» Description of the task
The lines below starting at the line containing "new: botirira (green)" and ending at the line containing "old: mosekomun (orange)" are to be repeated exactly, with both ends kept and nothing else added.

(Coordinate-based change listings)
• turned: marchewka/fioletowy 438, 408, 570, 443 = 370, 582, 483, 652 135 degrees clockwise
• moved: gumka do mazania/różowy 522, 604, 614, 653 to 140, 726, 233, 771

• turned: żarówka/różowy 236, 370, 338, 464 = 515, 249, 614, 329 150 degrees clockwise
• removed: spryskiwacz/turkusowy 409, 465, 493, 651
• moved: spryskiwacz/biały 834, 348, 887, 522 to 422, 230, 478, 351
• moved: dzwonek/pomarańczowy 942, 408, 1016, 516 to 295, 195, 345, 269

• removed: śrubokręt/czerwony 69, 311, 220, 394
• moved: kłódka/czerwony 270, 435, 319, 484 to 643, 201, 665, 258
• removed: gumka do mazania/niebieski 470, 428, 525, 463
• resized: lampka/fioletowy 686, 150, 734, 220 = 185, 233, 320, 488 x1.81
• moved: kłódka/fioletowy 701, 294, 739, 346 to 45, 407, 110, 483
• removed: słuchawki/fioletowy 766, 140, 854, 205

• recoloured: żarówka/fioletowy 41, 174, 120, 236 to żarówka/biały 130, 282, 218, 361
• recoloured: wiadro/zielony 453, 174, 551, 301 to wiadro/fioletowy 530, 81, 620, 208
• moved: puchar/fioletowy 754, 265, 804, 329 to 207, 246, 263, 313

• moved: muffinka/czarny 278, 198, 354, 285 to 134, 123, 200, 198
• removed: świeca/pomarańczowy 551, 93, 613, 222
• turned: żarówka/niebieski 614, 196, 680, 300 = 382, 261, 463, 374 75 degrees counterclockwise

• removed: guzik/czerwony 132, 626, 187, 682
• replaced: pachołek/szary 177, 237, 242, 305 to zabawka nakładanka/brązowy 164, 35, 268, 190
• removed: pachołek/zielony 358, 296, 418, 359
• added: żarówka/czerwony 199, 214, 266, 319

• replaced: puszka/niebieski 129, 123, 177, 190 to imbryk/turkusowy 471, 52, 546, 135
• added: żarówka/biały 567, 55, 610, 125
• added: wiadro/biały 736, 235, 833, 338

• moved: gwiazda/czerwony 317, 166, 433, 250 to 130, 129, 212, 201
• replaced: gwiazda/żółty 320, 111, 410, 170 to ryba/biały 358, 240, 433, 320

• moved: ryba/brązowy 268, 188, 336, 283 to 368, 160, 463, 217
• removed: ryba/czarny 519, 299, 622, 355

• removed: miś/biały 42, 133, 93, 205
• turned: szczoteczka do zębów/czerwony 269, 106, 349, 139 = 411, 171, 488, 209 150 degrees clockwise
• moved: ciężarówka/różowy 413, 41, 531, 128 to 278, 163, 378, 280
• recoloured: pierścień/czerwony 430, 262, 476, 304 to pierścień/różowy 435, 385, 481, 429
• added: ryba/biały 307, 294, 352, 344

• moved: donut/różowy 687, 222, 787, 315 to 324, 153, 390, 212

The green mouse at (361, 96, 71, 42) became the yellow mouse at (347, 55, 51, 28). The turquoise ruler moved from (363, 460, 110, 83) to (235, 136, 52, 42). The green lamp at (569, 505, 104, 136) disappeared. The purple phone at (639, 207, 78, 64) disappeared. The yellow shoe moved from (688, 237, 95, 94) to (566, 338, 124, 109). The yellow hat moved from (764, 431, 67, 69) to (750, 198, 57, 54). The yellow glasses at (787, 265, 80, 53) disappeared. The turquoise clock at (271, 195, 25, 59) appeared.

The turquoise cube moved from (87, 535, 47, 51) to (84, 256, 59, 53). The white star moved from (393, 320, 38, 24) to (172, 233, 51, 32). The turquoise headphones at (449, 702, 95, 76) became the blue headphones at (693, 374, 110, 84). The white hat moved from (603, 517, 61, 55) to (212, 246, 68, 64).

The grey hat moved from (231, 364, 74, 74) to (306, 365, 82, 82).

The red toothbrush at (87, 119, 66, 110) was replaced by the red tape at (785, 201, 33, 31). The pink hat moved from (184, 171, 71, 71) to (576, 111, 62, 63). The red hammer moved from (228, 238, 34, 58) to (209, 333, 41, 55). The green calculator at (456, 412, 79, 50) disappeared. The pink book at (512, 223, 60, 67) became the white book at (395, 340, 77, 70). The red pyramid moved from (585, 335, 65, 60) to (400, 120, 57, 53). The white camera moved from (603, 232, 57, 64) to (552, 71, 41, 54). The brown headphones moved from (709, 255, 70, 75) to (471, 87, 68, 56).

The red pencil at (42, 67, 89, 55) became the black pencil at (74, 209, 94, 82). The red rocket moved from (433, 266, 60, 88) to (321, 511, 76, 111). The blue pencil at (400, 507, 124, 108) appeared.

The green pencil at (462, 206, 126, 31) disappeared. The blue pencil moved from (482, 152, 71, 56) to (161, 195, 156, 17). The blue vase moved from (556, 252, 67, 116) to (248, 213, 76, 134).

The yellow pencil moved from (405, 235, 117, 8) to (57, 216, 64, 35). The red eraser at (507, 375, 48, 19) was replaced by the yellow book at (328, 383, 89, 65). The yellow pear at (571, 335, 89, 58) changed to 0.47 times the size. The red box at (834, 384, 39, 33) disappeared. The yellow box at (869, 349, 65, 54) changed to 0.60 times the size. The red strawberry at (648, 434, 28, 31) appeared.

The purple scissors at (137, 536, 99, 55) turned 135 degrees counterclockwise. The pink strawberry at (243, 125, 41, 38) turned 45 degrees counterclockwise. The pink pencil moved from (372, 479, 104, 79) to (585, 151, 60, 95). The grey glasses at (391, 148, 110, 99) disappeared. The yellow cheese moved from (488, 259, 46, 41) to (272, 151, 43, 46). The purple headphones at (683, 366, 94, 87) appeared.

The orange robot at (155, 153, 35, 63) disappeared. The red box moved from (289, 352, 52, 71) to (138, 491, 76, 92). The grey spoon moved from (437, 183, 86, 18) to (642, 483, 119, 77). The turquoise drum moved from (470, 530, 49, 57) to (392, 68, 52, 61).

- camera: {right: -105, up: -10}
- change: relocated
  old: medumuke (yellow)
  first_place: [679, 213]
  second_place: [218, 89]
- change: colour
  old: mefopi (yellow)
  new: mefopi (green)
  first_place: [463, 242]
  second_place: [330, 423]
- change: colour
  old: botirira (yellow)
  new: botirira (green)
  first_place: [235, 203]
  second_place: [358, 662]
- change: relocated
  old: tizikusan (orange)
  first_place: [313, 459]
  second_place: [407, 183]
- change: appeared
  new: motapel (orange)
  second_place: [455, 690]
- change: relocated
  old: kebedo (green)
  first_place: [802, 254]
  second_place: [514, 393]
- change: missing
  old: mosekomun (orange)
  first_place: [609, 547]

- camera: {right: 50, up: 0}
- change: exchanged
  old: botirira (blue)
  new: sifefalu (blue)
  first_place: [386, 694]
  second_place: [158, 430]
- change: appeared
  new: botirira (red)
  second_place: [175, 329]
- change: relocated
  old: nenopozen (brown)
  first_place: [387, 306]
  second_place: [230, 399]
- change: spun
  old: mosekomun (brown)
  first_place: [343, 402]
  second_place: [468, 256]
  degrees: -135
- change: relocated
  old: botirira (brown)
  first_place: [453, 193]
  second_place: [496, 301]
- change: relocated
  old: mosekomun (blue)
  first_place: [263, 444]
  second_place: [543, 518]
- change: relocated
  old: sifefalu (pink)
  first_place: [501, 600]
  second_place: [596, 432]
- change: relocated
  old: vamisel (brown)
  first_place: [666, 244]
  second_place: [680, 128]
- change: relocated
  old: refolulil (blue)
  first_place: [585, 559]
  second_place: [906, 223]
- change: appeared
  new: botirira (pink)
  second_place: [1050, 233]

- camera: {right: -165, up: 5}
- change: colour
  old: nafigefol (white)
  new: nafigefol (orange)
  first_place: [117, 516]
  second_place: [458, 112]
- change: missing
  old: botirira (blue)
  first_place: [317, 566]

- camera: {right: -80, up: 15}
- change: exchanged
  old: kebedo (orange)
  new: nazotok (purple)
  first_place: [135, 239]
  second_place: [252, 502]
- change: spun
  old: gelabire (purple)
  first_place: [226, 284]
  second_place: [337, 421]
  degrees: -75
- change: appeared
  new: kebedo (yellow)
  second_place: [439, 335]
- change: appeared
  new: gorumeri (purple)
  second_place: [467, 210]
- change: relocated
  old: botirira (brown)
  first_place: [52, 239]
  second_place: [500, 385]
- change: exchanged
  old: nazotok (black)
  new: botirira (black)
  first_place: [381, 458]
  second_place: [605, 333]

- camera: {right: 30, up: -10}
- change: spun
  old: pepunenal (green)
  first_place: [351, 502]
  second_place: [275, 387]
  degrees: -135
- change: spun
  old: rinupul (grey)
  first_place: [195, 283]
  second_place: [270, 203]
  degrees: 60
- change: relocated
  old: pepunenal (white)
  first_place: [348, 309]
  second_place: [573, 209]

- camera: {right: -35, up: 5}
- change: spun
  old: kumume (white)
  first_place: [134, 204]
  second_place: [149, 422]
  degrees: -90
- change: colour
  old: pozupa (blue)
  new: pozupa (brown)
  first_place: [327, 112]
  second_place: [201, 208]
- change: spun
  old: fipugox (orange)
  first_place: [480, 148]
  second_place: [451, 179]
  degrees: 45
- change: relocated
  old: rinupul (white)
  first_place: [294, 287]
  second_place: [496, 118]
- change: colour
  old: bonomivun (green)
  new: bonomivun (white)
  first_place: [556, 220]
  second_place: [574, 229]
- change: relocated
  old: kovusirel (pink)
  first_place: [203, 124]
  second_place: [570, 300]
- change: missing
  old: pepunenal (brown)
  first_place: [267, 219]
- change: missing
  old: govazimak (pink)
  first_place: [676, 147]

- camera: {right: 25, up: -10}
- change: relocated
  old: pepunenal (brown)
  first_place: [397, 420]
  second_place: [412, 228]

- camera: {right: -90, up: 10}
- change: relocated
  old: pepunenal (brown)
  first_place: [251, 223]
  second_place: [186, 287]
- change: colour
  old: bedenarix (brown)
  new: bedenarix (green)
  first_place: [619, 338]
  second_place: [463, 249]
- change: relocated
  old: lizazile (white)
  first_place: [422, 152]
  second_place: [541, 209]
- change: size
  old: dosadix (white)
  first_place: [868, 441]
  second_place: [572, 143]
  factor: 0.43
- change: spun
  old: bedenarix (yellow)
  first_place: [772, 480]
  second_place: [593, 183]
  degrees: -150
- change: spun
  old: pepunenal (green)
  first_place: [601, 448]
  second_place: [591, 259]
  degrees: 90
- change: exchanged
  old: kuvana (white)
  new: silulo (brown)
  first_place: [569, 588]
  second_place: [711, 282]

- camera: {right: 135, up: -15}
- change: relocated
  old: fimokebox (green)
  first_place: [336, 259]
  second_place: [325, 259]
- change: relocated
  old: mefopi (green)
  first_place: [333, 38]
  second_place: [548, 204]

» The completed task
  new: botirira (green)
  first_place: [235, 203]
  second_place: [358, 662]
- change: relocated
  old: tizikusan (orange)
  first_place: [313, 459]
  second_place: [407, 183]
- change: appeared
  new: motapel (orange)
  second_place: [455, 690]
- change: relocated
  old: kebedo (green)
  first_place: [802, 254]
  second_place: [514, 393]
- change: missing
  old: mosekomun (orange)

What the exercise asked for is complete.